● TASK TO CARRY OUT:
The lines below may contain the word "pink". Please count those that do and give the number alone.

Multi-step shape edit data:
────────────────────
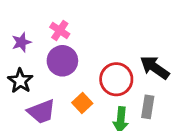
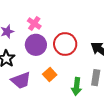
red circle: (116, 79) -> (65, 44), moved

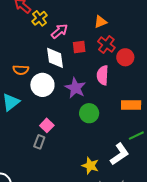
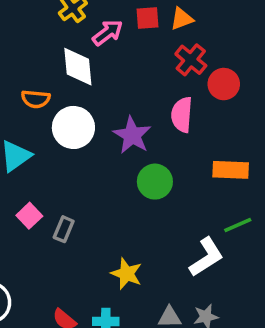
red square: (79, 47) -> (148, 18), moved
white diamond: (55, 58) -> (78, 67), moved
pink square: (47, 125) -> (29, 216), moved
yellow star: (90, 166) -> (127, 274), moved

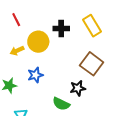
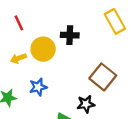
yellow rectangle: (92, 26) -> (115, 21), moved

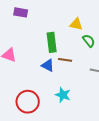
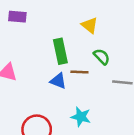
yellow triangle: (76, 24) -> (90, 25), turned 32
green semicircle: (89, 41) -> (102, 57), moved

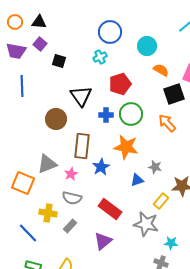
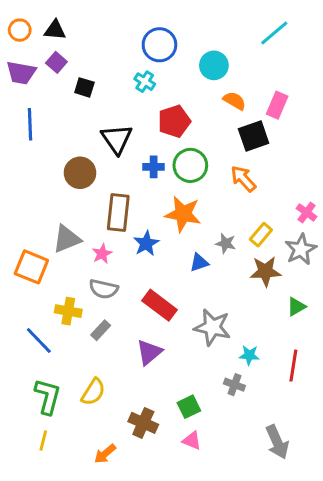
cyan cross: (100, 57) -> (145, 82), turned -32
yellow rectangle: (161, 201) -> (261, 235), moved

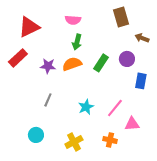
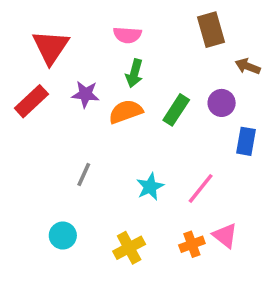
red triangle: (29, 27) -> (51, 47), turned -30
purple star: (48, 66) -> (85, 94), moved
pink triangle: (132, 124) -> (225, 236), moved, turned 42
orange cross: (110, 140) -> (192, 244), turned -32

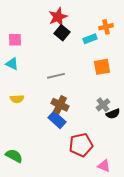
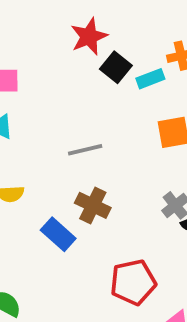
black square: (62, 33) -> (116, 67), moved
blue rectangle: (57, 120) -> (58, 234), moved

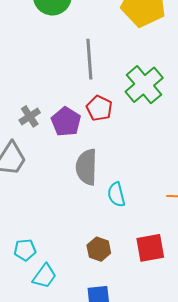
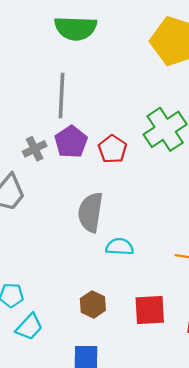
gray line: (89, 59) -> (62, 95), moved
purple pentagon: (66, 122) -> (71, 142), moved
cyan semicircle: (116, 195) -> (120, 247), turned 100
────────────────────
● ANSWER AREA:
2